Shape state transition data:
= Beginning of Section =

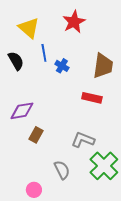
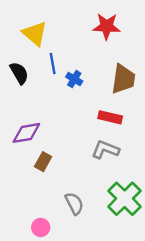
red star: (74, 22) -> (107, 26), moved, turned 30
gray L-shape: (83, 140) -> (105, 150), moved

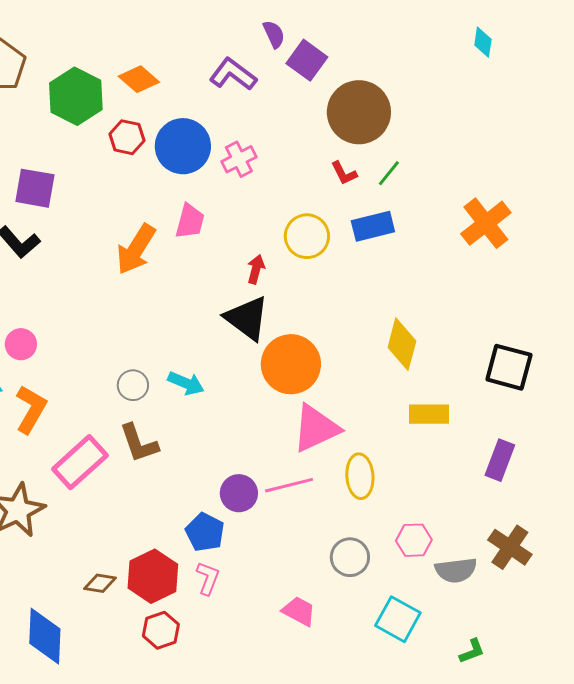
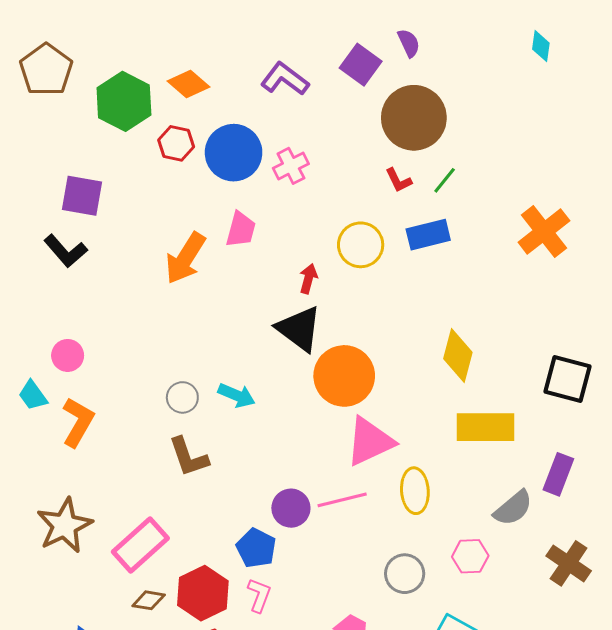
purple semicircle: (274, 34) -> (409, 43), moved
yellow rectangle: (429, 414) -> (486, 427), size x1.4
pink rectangle: (80, 462) -> (140, 545), moved
gray semicircle: (456, 570) -> (513, 508), moved, turned -33

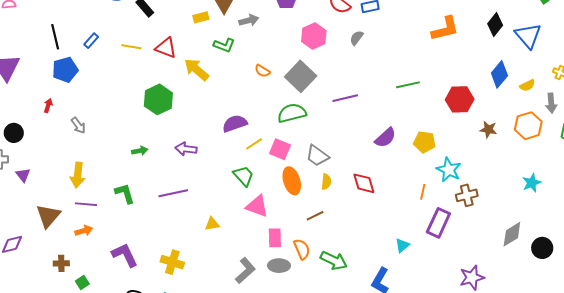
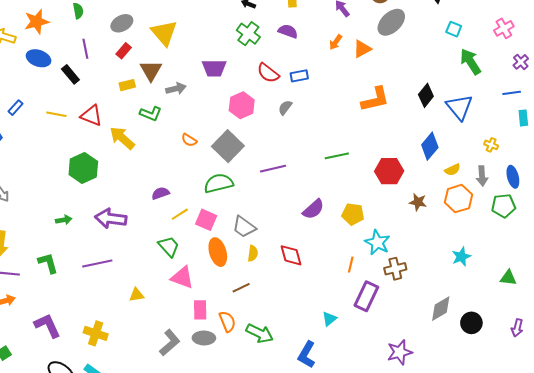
yellow semicircle: (527, 85) -> (452, 170), moved
purple semicircle: (235, 124) -> (161, 193), size x0.7
purple arrow: (186, 149) -> (111, 219), size x1.4

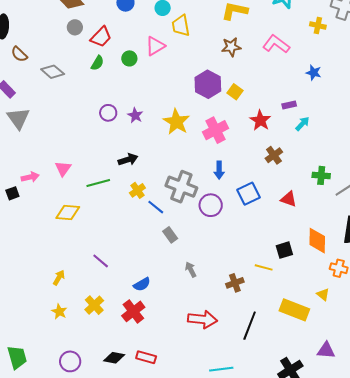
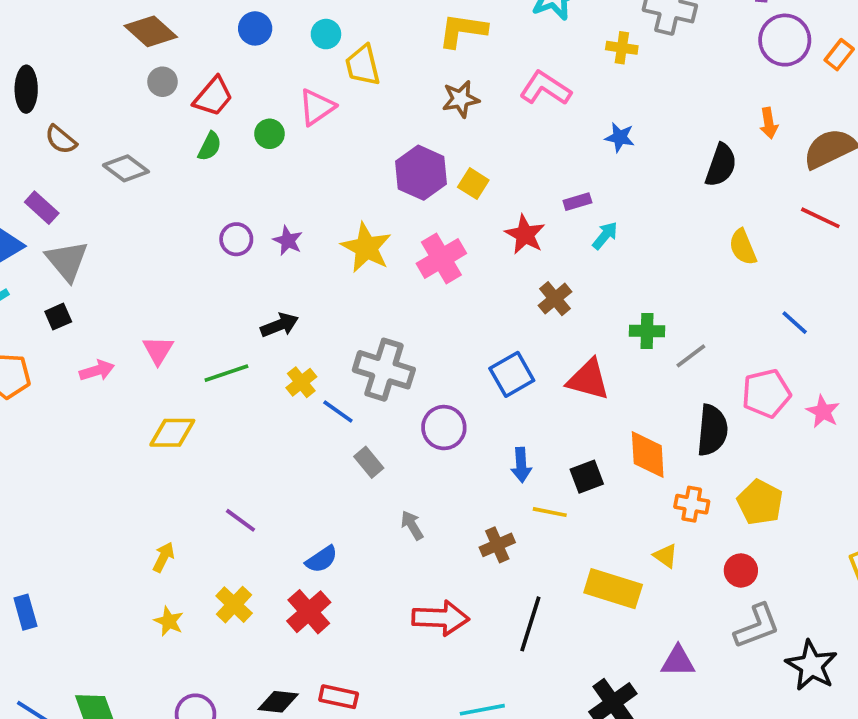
blue arrow: (219, 170) -> (521, 465), moved
black square: (12, 193) -> (58, 317), moved
red triangle: (289, 199) -> (588, 380), size x1.4
purple circle: (211, 205) -> (444, 428), moved

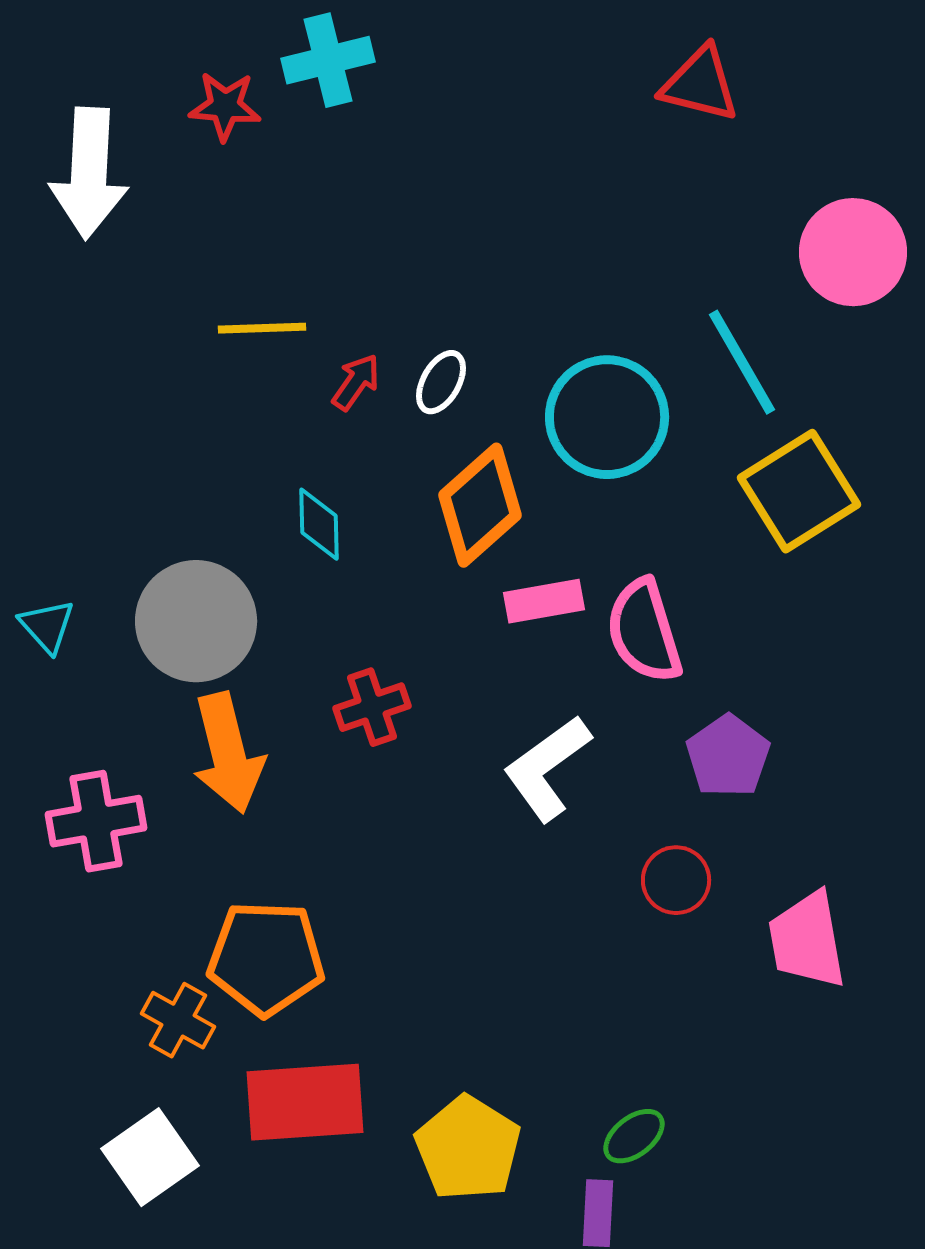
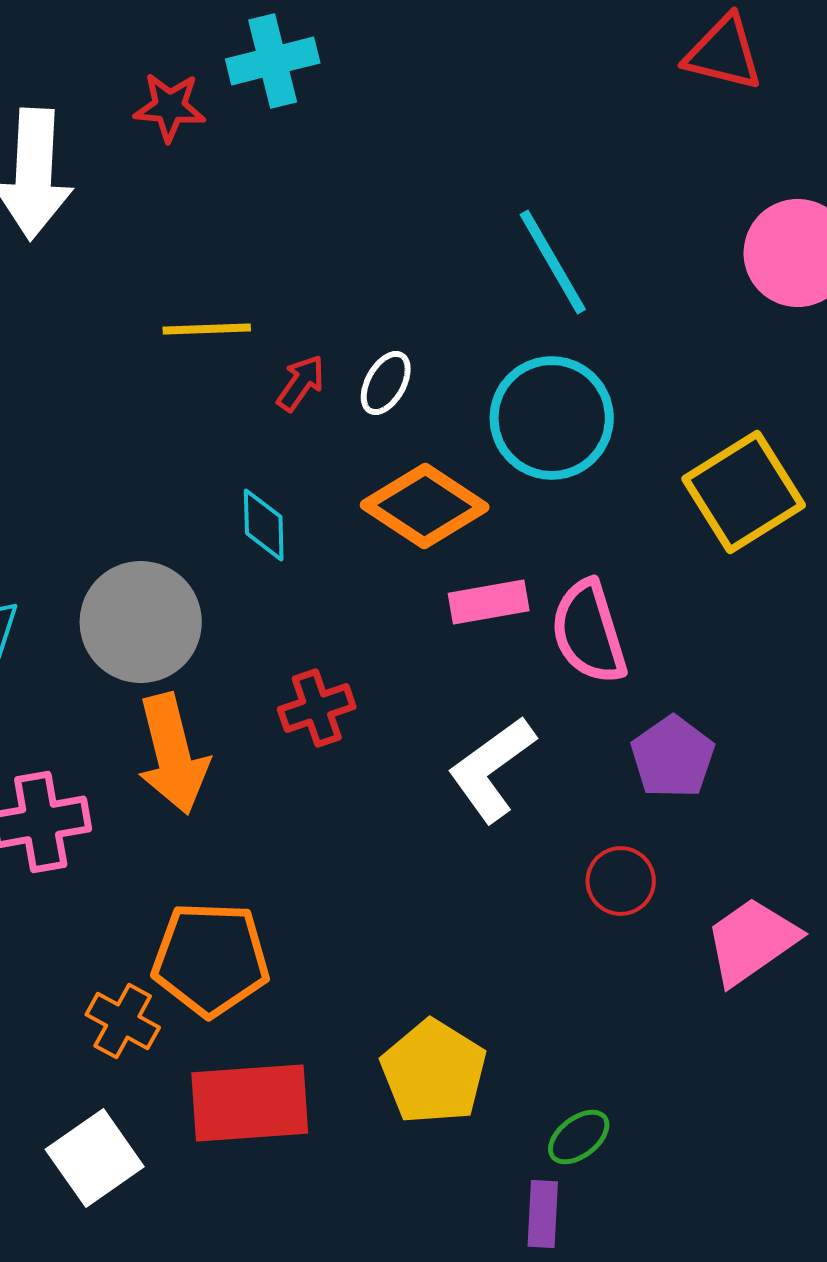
red triangle: (700, 84) -> (724, 53), moved
cyan line: (742, 362) -> (553, 262), moved
orange diamond: (480, 505) -> (425, 506), turned 75
pink trapezoid: (807, 940) -> (752, 941), turned 65
yellow pentagon: (468, 1148) -> (434, 1072), moved

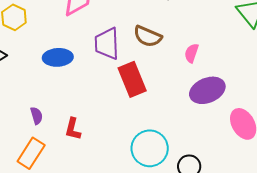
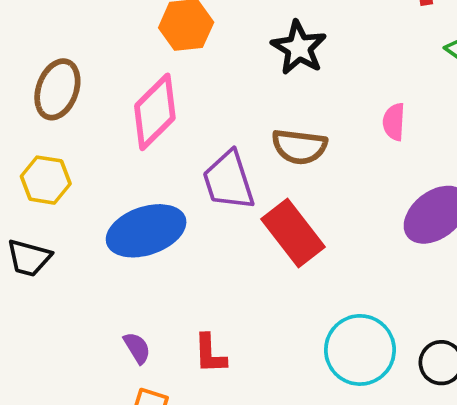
pink semicircle: (191, 53) -> (394, 122), moved
blue ellipse: (58, 57) -> (146, 231), size x1.4

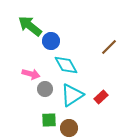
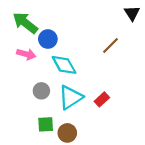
pink arrow: (31, 74) -> (26, 54), moved

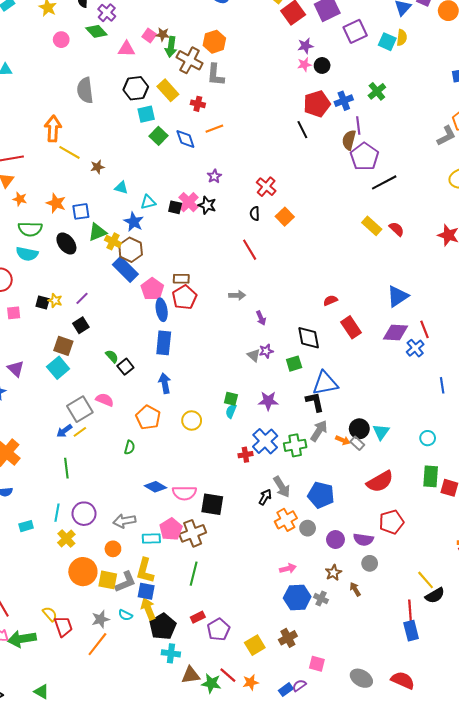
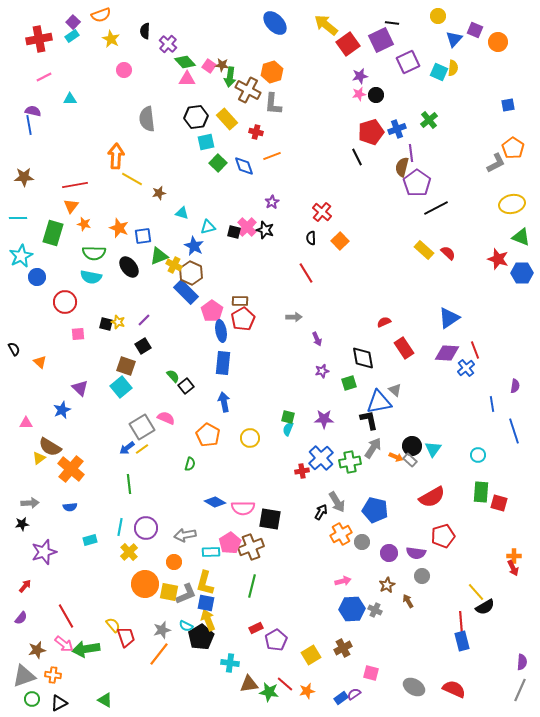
green diamond: (96, 31) -> (185, 62), moved
gray triangle: (254, 355) -> (395, 390), moved
black pentagon: (163, 626) -> (201, 637), moved

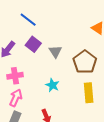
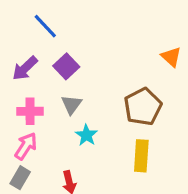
blue line: (28, 20) -> (45, 26), moved
gray triangle: (55, 52) -> (71, 105), moved

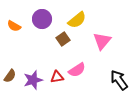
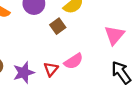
pink triangle: (102, 41) -> (114, 35), moved
red triangle: (57, 77) -> (51, 69), turned -40

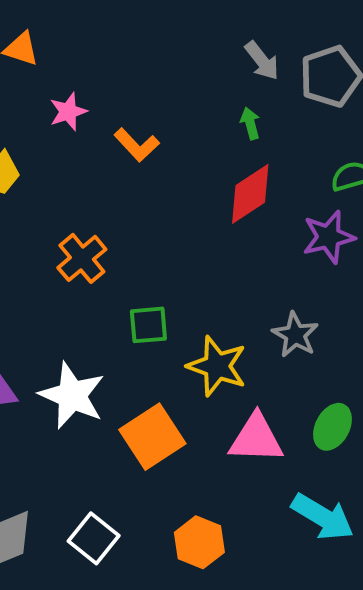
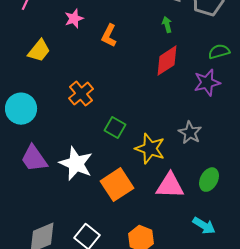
orange L-shape: (137, 145) -> (109, 36), turned 70
green square: (148, 325) -> (115, 128), turned 35
cyan arrow: (323, 517) -> (204, 226), size x0.7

= End of Section =

▶ [What you will do] Find the string "yellow" in the records, then copy each line where it occurs.

▶ [Expected answer]
yellow rectangle: (429, 414) -> (486, 427), size x1.4
yellow semicircle: (527, 85) -> (452, 170), moved
yellow pentagon: (468, 1148) -> (434, 1072), moved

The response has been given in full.